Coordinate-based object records
-- Opening Marker --

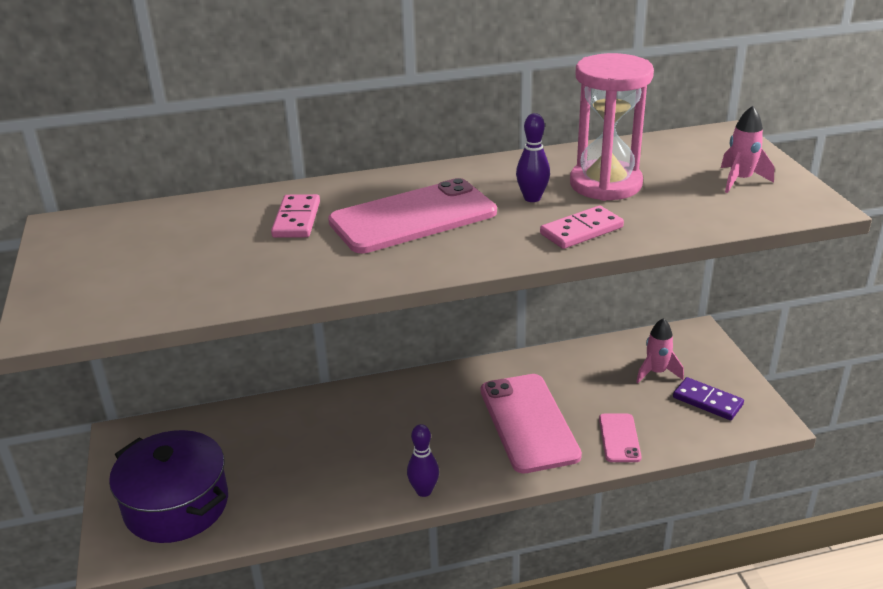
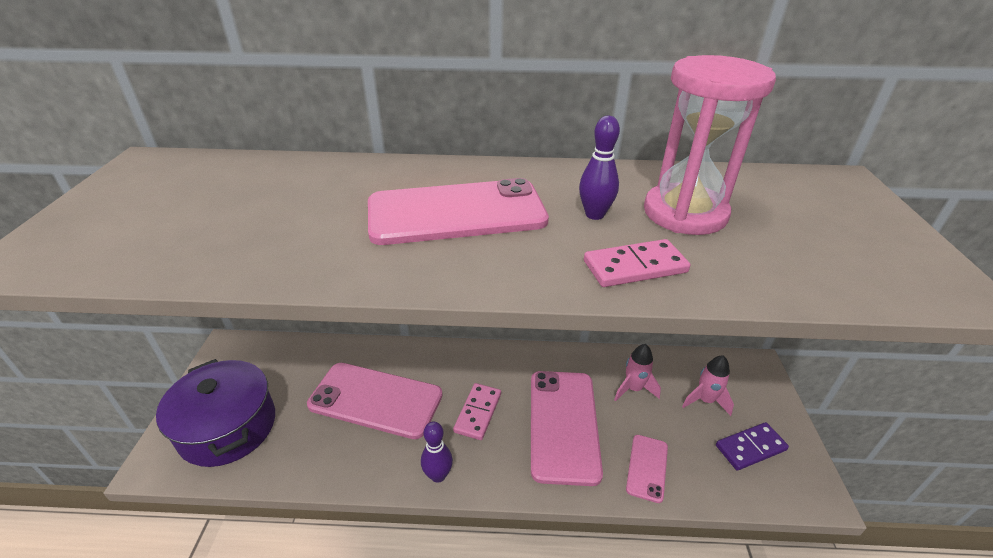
camera: 15 degrees right, 5 degrees up
(297, 219) = (343, 193): pink domino -> pink domino (478, 413)
(325, 445) = (376, 400): none -> pink phone
(707, 401) = (750, 448): purple domino -> purple domino turned 75 degrees counterclockwise
(740, 180) = (854, 238): pink rocket -> pink rocket (633, 389)

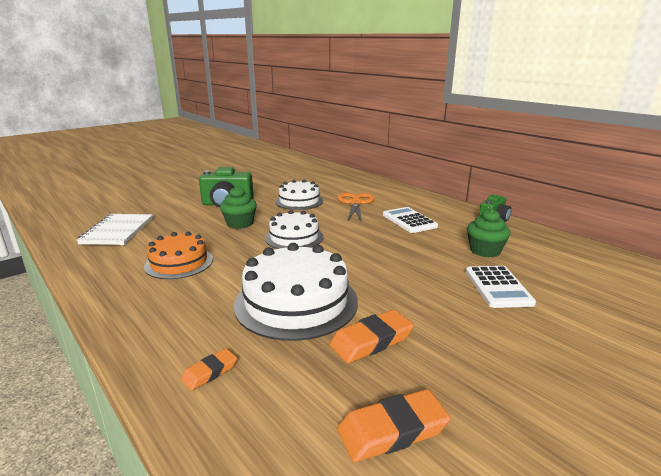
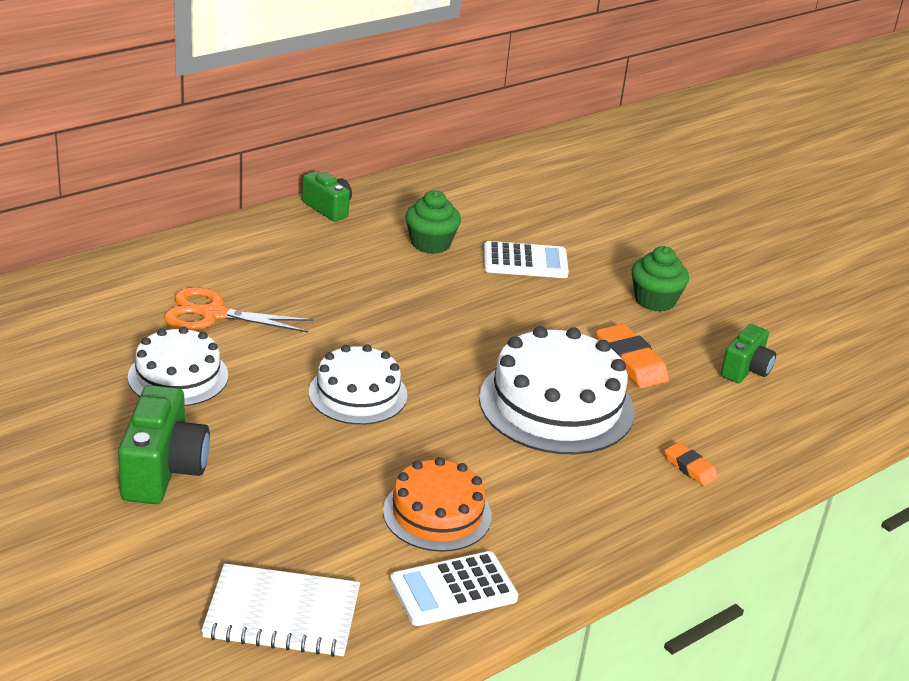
camera: 90 degrees left, 10 degrees up
(240, 223) = (281, 452): green cupcake -> green cupcake (655, 300)
(392, 430) = (746, 370): orange eraser -> green camera
(409, 221) = (313, 277): white calculator -> white calculator (453, 590)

-- Closing Marker --

* TASK
Among the lines of the entries, count those containing the string "degrees" and give only the number.

* RESPONSE TO THE TASK
3